## WORK TO DO
Each line that holds the word "field" counts once; report the total and nothing else.

## LISTING
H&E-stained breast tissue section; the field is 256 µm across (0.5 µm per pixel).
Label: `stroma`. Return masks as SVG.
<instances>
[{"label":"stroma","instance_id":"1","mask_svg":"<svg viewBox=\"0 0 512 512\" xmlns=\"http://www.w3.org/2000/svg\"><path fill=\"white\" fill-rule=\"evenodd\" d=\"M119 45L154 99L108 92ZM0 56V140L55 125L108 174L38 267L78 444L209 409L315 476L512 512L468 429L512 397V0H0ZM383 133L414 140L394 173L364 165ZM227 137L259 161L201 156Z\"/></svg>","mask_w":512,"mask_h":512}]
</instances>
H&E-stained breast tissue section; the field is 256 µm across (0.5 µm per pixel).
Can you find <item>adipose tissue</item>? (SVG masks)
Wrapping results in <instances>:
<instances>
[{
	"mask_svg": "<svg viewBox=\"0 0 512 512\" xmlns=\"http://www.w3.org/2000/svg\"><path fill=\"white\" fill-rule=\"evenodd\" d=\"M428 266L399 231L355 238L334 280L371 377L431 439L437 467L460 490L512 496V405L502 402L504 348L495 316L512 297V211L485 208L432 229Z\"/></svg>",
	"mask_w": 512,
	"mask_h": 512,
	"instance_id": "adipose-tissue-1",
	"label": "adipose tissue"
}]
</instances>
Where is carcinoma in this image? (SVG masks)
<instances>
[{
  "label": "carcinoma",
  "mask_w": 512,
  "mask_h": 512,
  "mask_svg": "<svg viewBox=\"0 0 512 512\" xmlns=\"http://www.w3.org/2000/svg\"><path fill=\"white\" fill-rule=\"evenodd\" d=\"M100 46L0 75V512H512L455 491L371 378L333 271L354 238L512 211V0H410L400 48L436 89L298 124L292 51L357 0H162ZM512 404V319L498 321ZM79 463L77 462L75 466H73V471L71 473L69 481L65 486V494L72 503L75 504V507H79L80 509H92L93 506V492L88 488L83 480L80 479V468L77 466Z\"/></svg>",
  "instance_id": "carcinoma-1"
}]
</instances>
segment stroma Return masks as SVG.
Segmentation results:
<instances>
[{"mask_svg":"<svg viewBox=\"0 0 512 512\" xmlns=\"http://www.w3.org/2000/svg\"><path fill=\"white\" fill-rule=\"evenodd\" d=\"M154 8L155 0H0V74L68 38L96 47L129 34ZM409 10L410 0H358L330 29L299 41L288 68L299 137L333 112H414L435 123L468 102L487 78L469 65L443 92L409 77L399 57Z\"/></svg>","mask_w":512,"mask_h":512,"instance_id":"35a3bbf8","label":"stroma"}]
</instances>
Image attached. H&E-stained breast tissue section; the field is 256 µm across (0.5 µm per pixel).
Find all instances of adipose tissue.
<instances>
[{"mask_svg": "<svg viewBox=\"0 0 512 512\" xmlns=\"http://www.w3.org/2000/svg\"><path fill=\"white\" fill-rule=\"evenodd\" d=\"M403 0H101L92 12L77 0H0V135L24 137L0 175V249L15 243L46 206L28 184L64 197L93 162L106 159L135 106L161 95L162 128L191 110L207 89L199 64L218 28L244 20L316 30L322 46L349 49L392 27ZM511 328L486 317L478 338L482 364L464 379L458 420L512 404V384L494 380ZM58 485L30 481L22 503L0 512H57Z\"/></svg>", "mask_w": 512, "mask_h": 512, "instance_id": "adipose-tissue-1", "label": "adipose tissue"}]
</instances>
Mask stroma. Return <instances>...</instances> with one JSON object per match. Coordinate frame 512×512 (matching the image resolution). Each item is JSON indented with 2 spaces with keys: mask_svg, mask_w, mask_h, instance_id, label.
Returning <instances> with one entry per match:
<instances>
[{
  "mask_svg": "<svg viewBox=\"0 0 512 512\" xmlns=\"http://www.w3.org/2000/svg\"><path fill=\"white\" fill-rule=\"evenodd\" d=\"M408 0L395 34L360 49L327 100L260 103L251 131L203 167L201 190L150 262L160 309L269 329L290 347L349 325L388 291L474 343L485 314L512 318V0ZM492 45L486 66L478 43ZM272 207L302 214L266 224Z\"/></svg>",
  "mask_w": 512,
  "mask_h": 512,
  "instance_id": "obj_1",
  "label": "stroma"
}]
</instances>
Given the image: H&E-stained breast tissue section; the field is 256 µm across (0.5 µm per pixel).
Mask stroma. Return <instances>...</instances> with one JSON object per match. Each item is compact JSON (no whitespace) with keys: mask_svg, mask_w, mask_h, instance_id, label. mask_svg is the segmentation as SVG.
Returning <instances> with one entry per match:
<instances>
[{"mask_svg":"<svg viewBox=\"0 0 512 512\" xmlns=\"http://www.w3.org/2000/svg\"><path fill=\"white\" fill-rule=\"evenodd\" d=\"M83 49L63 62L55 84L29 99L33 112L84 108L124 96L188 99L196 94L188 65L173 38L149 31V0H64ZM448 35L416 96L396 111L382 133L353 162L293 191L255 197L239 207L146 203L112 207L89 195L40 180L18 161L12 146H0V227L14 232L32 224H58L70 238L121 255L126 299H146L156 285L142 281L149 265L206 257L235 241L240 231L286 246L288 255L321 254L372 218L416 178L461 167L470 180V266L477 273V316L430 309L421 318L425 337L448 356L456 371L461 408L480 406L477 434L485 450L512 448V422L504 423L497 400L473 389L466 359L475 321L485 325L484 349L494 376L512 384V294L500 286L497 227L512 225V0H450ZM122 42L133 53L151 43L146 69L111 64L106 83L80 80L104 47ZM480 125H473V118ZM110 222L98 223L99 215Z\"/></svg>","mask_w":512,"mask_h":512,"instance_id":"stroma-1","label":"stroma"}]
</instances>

## RESPONSE TO THIS TASK
4